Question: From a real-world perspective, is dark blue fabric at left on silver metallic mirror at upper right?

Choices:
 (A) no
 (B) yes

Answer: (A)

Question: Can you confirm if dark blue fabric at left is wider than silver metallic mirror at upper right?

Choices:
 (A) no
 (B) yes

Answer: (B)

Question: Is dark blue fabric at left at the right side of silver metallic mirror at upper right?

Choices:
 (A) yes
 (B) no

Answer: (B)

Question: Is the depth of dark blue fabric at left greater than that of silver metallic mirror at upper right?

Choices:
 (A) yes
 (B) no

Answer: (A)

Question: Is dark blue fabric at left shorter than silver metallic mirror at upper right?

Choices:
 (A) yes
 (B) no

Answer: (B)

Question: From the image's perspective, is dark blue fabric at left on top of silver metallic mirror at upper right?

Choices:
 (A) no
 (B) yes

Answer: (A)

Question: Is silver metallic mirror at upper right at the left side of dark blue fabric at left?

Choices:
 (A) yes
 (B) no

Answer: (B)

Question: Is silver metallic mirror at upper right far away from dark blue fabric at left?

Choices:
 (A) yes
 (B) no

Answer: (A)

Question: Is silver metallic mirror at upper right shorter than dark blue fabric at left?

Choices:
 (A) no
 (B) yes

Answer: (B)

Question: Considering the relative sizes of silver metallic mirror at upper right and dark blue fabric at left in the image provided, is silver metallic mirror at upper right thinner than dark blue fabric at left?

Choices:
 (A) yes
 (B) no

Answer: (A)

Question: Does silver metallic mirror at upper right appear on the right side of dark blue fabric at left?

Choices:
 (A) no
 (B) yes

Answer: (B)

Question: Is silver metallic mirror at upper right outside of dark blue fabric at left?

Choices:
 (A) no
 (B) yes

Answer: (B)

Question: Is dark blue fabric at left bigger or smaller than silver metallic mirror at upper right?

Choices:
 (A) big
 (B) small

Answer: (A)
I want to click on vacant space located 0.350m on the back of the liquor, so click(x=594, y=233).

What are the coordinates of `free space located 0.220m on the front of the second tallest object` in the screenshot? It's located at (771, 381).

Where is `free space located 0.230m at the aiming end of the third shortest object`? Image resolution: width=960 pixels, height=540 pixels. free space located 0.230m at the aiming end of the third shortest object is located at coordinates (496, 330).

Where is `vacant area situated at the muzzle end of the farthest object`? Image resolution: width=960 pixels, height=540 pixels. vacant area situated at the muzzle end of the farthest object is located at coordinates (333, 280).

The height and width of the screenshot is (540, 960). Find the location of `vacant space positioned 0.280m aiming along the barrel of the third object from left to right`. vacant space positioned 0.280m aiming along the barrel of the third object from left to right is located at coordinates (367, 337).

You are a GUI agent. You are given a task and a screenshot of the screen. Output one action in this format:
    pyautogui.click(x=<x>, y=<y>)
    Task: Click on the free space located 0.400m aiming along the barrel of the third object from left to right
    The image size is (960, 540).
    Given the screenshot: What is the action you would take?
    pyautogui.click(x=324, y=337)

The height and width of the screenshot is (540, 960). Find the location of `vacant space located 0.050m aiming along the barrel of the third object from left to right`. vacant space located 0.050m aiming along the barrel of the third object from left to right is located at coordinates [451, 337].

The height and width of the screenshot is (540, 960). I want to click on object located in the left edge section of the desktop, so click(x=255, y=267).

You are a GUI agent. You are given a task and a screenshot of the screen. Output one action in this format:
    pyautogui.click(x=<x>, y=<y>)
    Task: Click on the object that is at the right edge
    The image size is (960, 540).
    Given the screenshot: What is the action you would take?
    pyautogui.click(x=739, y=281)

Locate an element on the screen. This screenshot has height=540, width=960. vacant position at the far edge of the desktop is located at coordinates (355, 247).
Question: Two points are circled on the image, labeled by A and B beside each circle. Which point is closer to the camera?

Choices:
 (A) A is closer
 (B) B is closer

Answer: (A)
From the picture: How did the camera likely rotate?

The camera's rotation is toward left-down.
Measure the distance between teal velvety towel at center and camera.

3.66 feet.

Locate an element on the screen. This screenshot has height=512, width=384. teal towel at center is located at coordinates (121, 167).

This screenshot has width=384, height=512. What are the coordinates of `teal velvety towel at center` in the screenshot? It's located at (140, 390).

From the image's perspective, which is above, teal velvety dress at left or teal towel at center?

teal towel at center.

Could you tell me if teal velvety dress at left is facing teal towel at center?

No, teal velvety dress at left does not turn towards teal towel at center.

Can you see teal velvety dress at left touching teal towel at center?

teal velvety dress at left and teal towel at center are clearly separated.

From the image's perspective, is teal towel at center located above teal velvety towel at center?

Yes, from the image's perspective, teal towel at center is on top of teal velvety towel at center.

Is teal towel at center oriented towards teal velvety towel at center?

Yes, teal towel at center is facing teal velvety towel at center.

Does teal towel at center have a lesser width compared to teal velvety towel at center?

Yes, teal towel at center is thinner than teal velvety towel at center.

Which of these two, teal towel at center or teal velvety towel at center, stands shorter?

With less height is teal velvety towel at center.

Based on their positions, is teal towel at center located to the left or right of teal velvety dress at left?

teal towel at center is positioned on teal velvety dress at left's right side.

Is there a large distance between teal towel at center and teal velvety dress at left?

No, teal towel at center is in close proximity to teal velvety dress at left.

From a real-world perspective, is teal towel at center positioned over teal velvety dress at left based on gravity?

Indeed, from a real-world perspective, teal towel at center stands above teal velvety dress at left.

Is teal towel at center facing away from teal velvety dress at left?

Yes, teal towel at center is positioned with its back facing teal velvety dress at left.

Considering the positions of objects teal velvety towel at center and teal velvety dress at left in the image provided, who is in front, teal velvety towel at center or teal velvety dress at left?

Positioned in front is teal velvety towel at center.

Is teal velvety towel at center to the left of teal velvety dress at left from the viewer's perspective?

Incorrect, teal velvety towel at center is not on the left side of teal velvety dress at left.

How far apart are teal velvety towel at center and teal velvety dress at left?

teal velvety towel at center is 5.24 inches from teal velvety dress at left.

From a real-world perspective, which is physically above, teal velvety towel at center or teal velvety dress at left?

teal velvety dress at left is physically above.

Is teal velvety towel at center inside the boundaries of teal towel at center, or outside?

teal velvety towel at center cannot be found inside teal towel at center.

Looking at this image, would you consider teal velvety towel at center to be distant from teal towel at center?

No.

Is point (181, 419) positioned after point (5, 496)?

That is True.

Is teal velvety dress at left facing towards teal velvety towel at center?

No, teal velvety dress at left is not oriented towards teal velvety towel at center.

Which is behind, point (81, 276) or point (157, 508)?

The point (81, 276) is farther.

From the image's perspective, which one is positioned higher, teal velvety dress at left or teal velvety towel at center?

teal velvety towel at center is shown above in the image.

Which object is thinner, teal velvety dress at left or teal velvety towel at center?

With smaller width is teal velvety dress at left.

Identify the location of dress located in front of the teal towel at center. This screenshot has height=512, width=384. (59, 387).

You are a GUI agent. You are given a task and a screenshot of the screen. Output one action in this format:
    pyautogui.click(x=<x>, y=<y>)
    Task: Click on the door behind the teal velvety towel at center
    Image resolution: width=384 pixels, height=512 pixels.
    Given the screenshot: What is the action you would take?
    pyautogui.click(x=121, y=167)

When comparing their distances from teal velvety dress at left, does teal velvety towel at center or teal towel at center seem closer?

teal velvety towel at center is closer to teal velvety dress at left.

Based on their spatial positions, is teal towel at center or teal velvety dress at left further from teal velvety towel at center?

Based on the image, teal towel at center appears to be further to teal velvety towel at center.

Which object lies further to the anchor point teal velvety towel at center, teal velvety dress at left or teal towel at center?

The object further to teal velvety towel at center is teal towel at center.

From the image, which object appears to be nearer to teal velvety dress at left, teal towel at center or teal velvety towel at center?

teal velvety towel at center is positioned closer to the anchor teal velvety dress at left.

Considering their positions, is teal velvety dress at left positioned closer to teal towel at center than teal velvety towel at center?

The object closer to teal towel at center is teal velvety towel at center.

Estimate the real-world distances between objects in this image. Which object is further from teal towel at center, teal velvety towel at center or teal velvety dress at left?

» **PROBLEM TO WORK ON**
Copy the lines word for word, from the very first one down through the line that contains "Question: Considering the", including both of those.

» **RESPONSE TO THE TASK**
Question: From a real-world perspective, is dark blue fabric at left on silver metallic mirror at upper right?

Choices:
 (A) no
 (B) yes

Answer: (A)

Question: Can you confirm if dark blue fabric at left is wider than silver metallic mirror at upper right?

Choices:
 (A) no
 (B) yes

Answer: (B)

Question: Is dark blue fabric at left at the right side of silver metallic mirror at upper right?

Choices:
 (A) yes
 (B) no

Answer: (B)

Question: Is the depth of dark blue fabric at left greater than that of silver metallic mirror at upper right?

Choices:
 (A) yes
 (B) no

Answer: (A)

Question: Is dark blue fabric at left shorter than silver metallic mirror at upper right?

Choices:
 (A) yes
 (B) no

Answer: (B)

Question: From the image's perspective, is dark blue fabric at left on top of silver metallic mirror at upper right?

Choices:
 (A) no
 (B) yes

Answer: (A)

Question: Is silver metallic mirror at upper right at the left side of dark blue fabric at left?

Choices:
 (A) yes
 (B) no

Answer: (B)

Question: Is silver metallic mirror at upper right far away from dark blue fabric at left?

Choices:
 (A) yes
 (B) no

Answer: (A)

Question: Is silver metallic mirror at upper right shorter than dark blue fabric at left?

Choices:
 (A) no
 (B) yes

Answer: (B)

Question: Considering the relative sizes of silver metallic mirror at upper right and dark blue fabric at left in the image provided, is silver metallic mirror at upper right thinner than dark blue fabric at left?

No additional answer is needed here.